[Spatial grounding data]
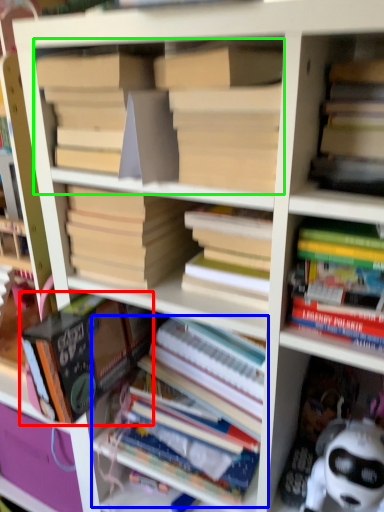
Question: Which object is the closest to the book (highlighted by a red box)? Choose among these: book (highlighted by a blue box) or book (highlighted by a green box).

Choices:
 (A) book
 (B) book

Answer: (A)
...
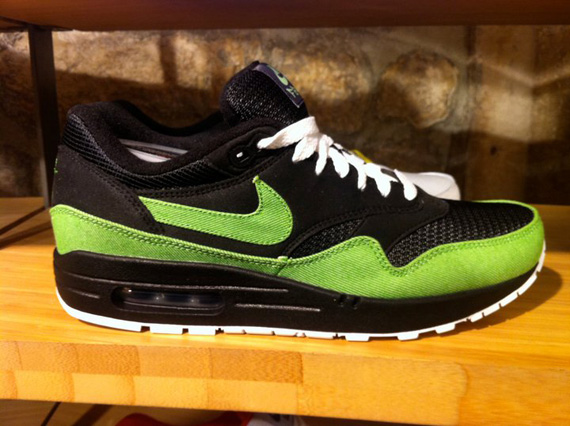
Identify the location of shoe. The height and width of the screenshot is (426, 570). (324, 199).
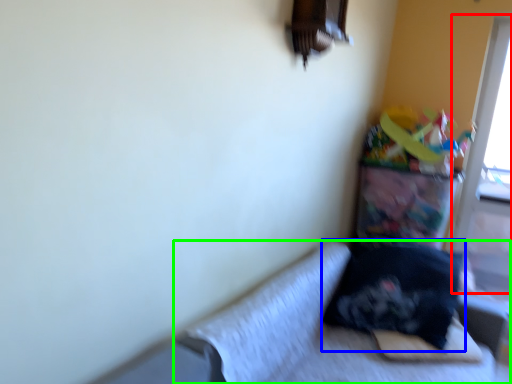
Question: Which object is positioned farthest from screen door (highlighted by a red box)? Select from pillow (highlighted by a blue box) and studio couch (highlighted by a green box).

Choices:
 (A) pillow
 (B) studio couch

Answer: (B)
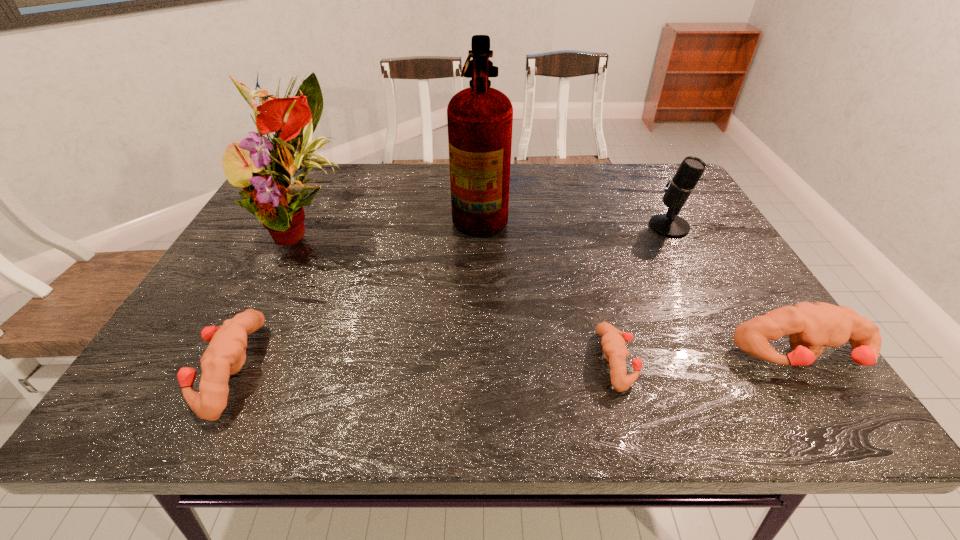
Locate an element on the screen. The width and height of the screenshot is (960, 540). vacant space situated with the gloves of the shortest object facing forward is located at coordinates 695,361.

▸ **TASK INSTRUCTIONS**:
Gather every line from the entries above that contains the word "object", copying each line in full.

▸ **EXERCISE RESULT**:
Question: Which object is the closest to the book (highlighted by a red box)? Choose among these: book (highlighted by a blue box) or book (highlighted by a green box).
Question: Which object is positioned farthest from screen door (highlighted by a red box)? Select from pillow (highlighted by a blue box) and studio couch (highlighted by a green box).
Locate an element on the screen. The width and height of the screenshot is (960, 540). vacant space situated with the gloves of the shortest object facing forward is located at coordinates 695,361.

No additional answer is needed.